### AIM OF THE TASK
Of the entries that follow, how many lines hold the string "toothbrush"? Write the number and nothing more.

*** SOURCE MATERIAL Section Begins ***

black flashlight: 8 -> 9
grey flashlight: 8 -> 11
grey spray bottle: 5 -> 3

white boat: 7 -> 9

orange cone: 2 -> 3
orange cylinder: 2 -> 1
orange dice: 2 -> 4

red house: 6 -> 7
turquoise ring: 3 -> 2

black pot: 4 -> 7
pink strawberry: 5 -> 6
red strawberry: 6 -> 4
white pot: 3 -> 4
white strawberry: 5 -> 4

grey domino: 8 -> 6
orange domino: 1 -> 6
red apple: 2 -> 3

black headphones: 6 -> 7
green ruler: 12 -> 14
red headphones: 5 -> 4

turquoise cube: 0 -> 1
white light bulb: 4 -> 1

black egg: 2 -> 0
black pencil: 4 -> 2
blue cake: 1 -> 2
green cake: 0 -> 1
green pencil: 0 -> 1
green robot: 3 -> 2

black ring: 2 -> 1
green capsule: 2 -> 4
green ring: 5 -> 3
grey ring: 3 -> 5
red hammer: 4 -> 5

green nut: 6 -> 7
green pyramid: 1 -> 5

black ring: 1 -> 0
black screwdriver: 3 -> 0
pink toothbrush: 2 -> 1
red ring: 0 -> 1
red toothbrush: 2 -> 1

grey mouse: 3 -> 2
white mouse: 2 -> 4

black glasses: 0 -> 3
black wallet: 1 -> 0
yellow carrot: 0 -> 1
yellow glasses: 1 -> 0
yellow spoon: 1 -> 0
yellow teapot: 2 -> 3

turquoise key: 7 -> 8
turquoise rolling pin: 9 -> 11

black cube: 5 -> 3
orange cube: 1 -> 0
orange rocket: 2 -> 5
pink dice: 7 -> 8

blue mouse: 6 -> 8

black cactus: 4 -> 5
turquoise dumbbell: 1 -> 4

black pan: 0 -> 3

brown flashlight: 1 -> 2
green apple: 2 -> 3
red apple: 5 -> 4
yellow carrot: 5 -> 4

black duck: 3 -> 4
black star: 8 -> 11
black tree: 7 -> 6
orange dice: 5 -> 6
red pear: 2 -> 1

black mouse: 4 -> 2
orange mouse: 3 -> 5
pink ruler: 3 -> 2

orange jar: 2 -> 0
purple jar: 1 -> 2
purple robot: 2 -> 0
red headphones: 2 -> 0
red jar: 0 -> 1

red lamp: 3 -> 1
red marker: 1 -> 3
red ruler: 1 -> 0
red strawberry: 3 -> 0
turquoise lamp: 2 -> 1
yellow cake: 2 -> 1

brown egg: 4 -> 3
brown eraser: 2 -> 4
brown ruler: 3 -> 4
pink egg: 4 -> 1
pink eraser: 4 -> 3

*** SOURCE MATERIAL Section Ends ***

### TASK RESPONSE
2